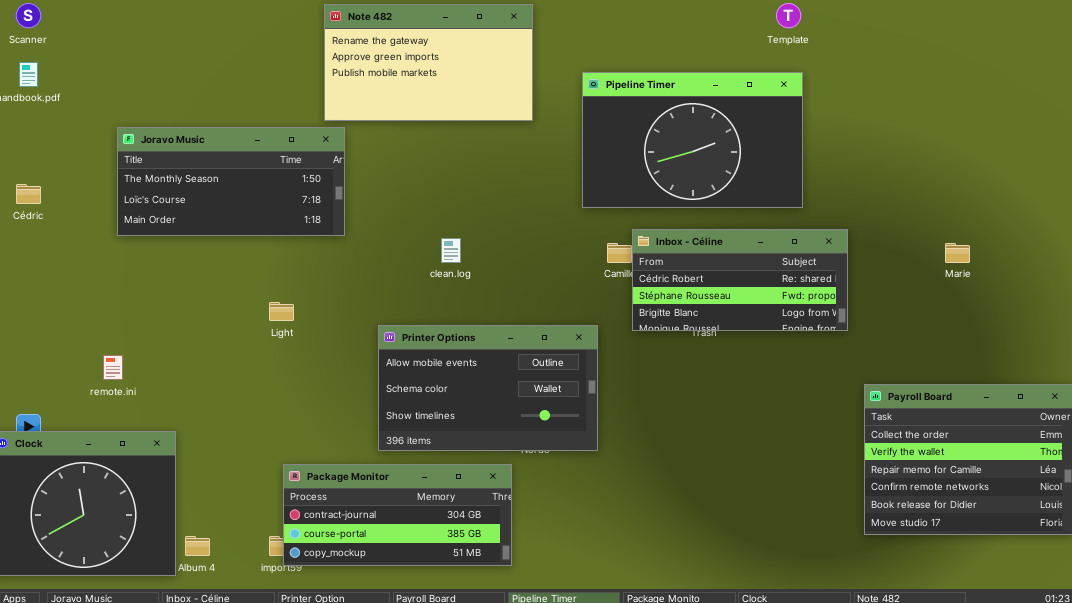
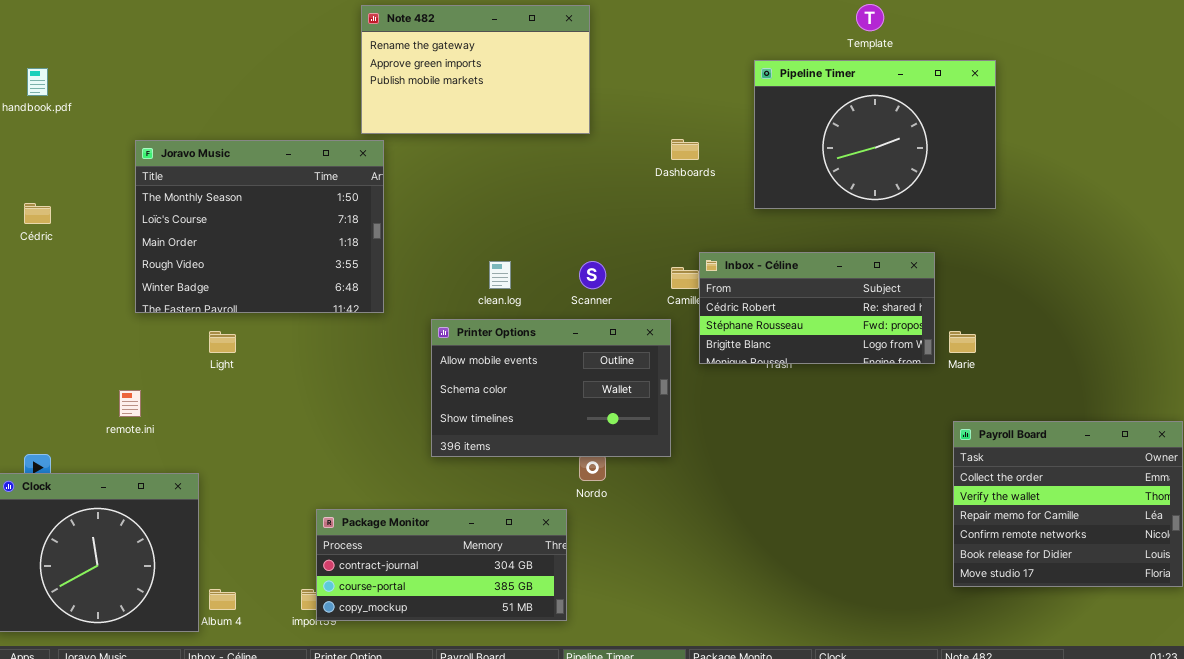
Scanner: [16,3,41,28] -> [579,261,606,289], moved
Pipeline Timer: [582,72,803,208] -> [754,60,996,209], moved
Joravo Music: [117,127,345,236] -> [135,140,384,313], resized
Marie: [945,243,970,263] -> [949,331,976,353], moved
Light: [269,302,294,321] -> [209,331,236,353], moved
Printer Options: [378,325,598,451] -> [431,319,671,457], moved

◆ YOUR INSTRUCTIONS
Leaving the pictures out, set down all of the data again exactly.

◆ EXERCISE SOLUTION
Scanner: [16,3,41,28] -> [579,261,606,289], moved
Pipeline Timer: [582,72,803,208] -> [754,60,996,209], moved
Joravo Music: [117,127,345,236] -> [135,140,384,313], resized
Marie: [945,243,970,263] -> [949,331,976,353], moved
Light: [269,302,294,321] -> [209,331,236,353], moved
Printer Options: [378,325,598,451] -> [431,319,671,457], moved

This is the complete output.